Records for the task:

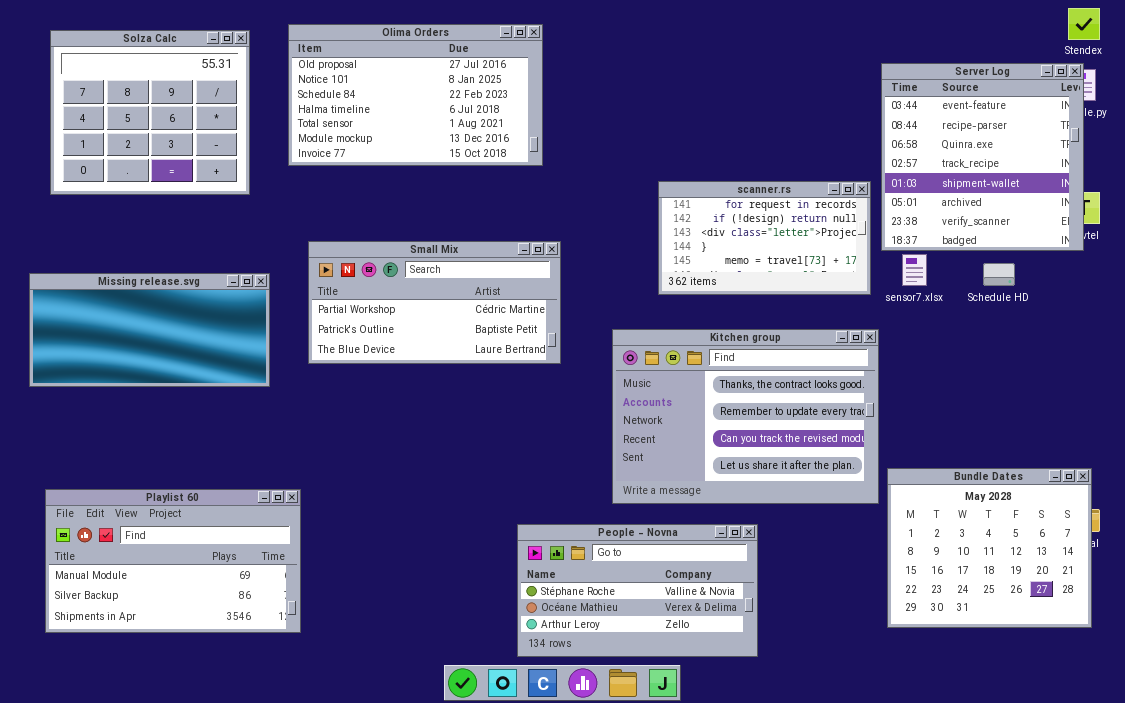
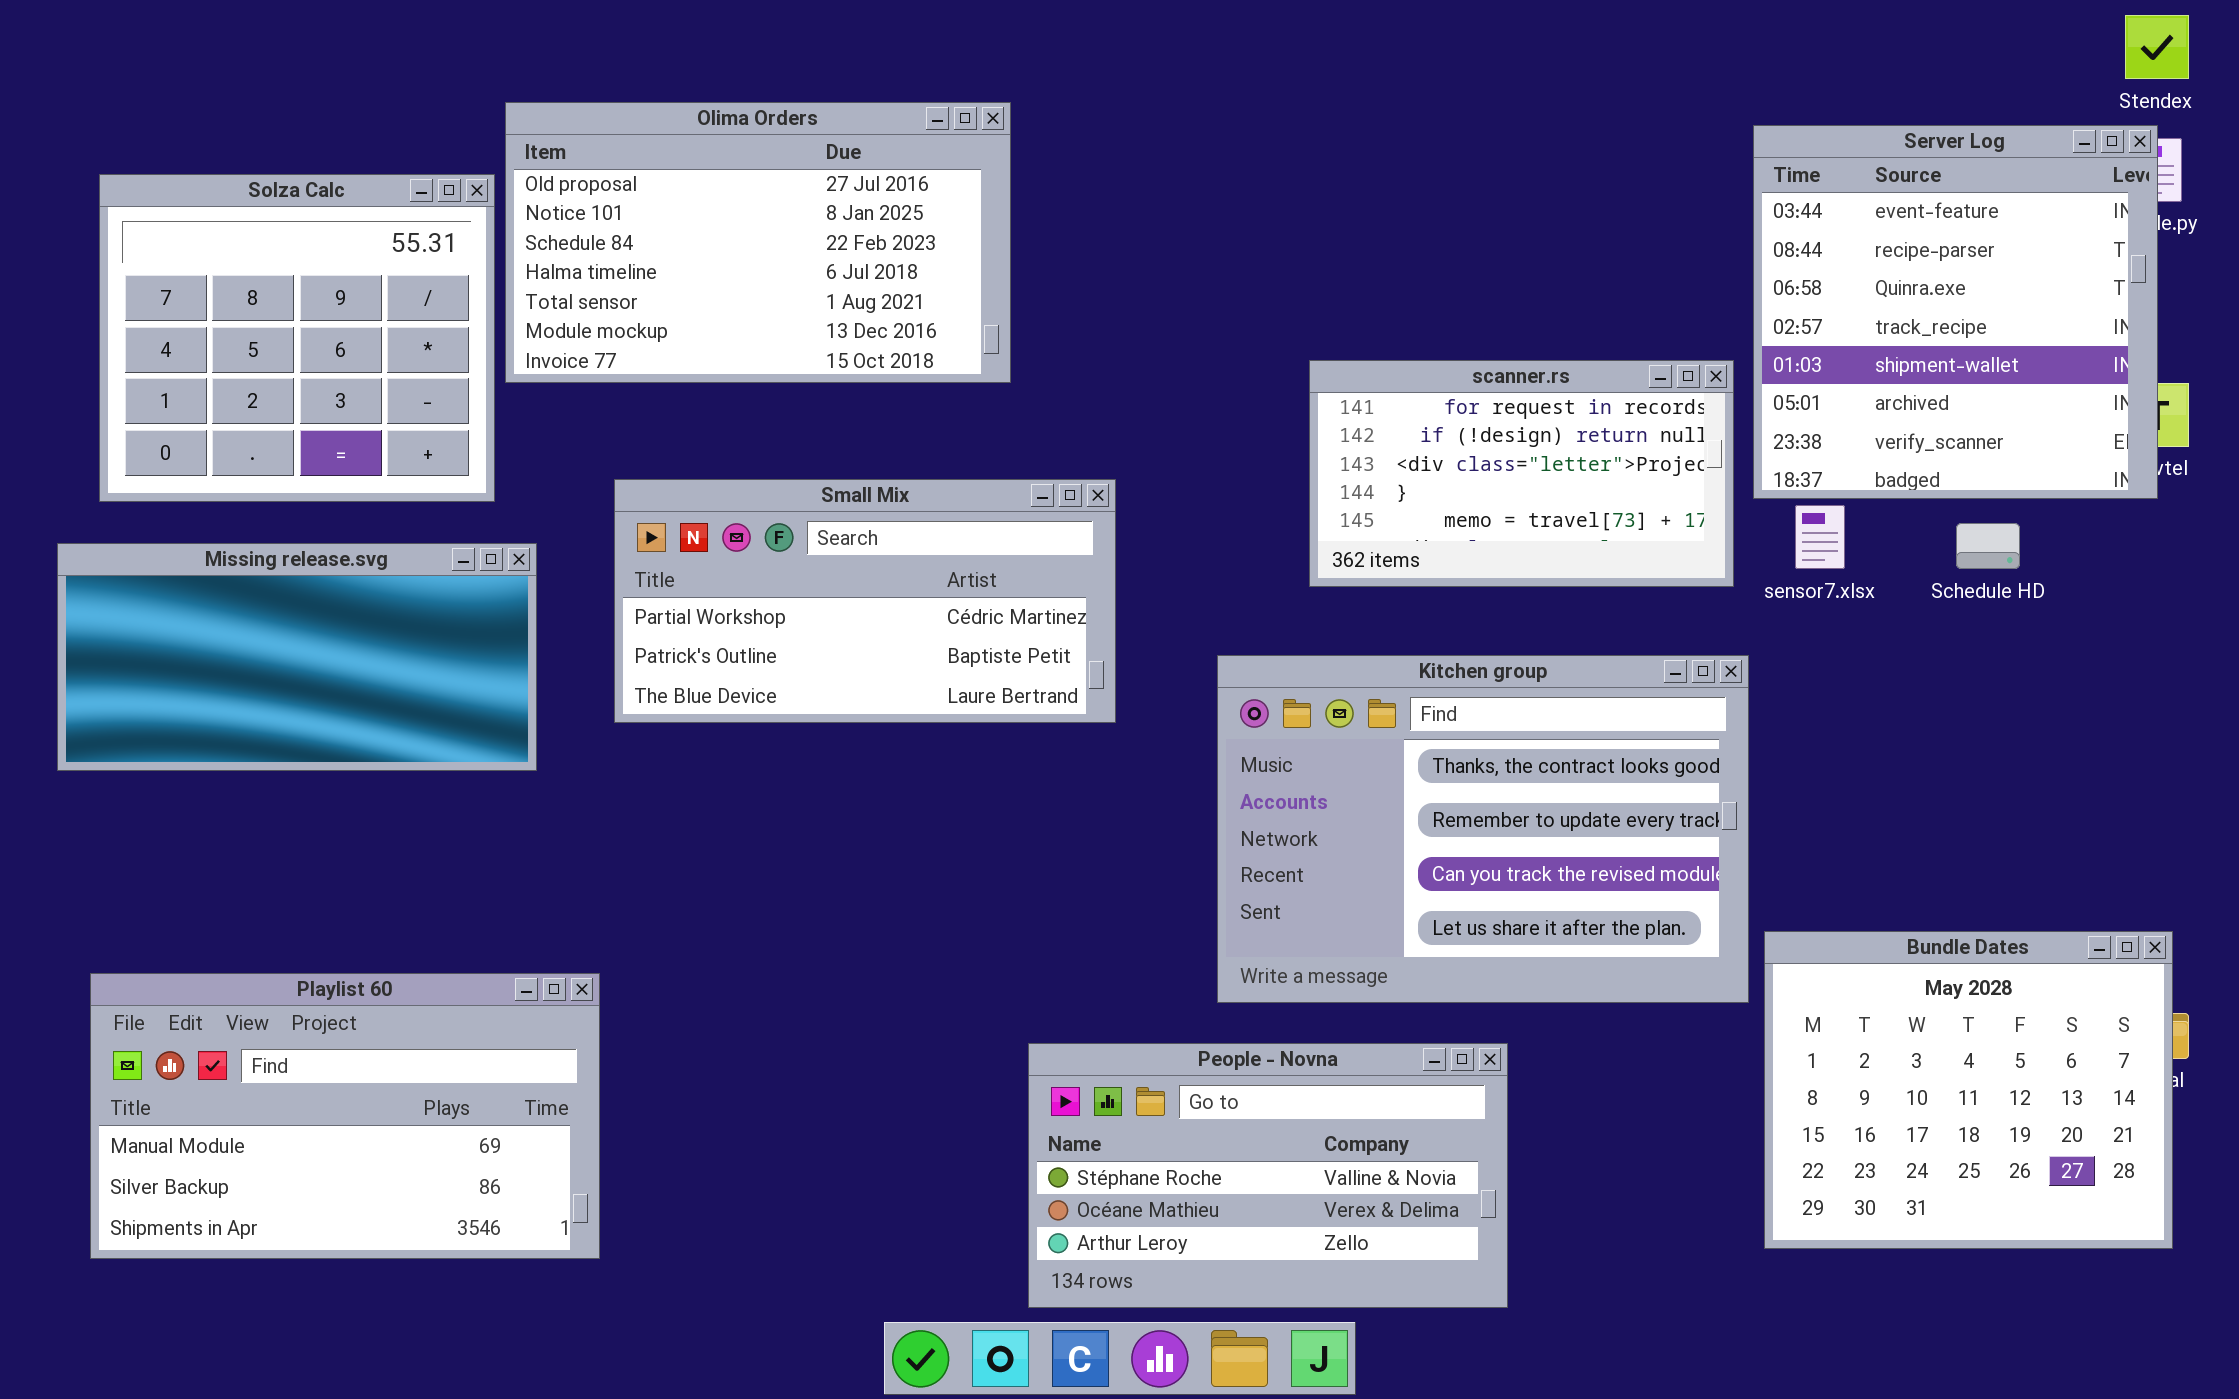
Olima Orders: [288,24,543,166] -> [505,102,1011,383], moved
Solza Calc: [50,30,250,195] -> [99,174,495,502], moved

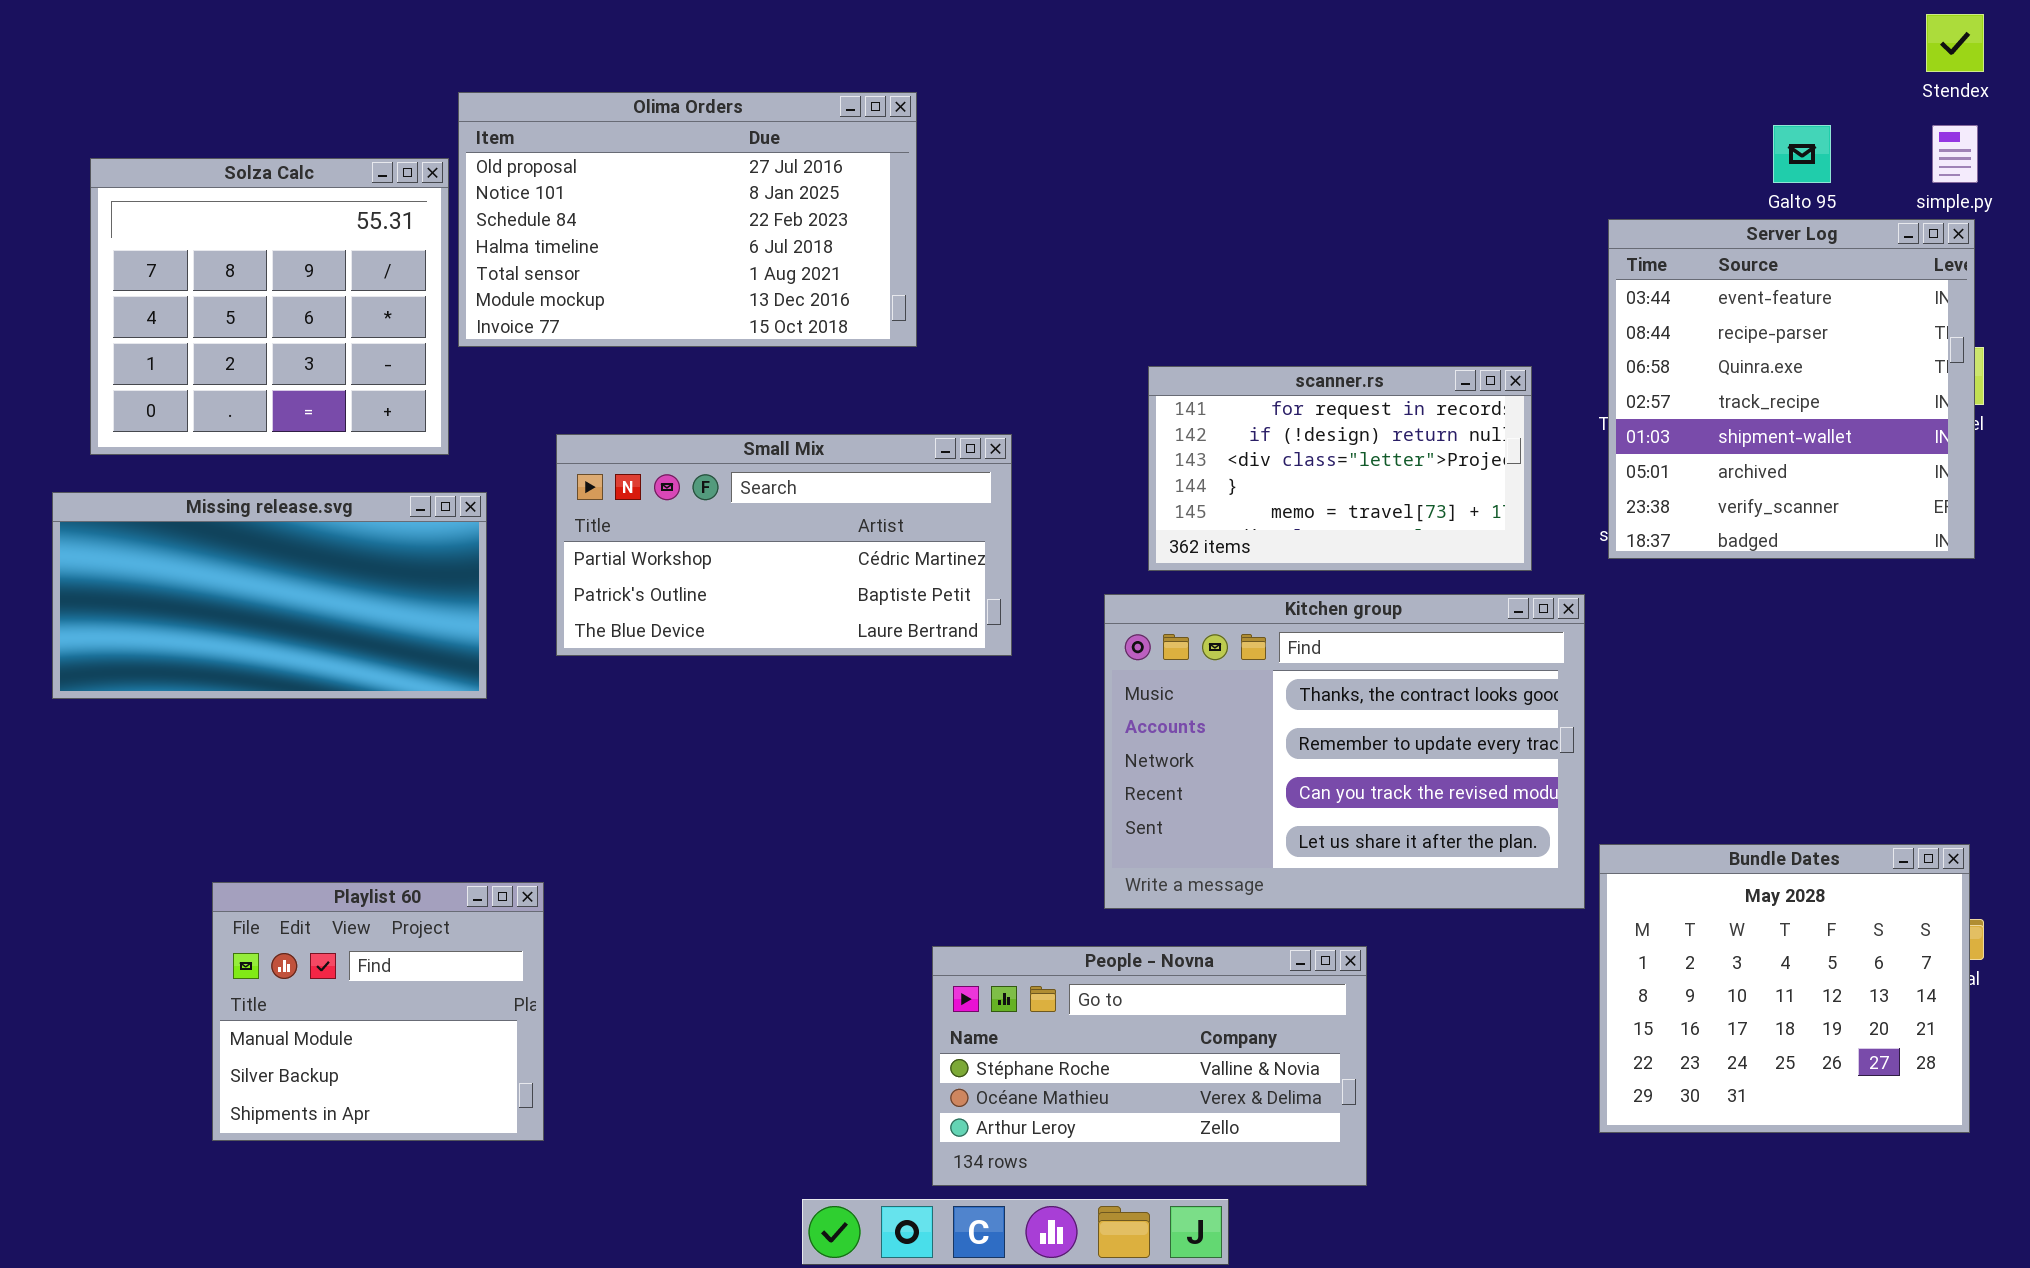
Server Log: [1753,125,2158,499] -> [1608,219,1975,559], moved
scanner.rs: [1309,360,1734,587] -> [1148,366,1532,571], moved
Playlist 60: [90,973,600,1259] -> [212,882,544,1141], resized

What the task requires:
Determine the number of lines in the material above that include the word "moved". Give that number and no other text.

Output for this task:
4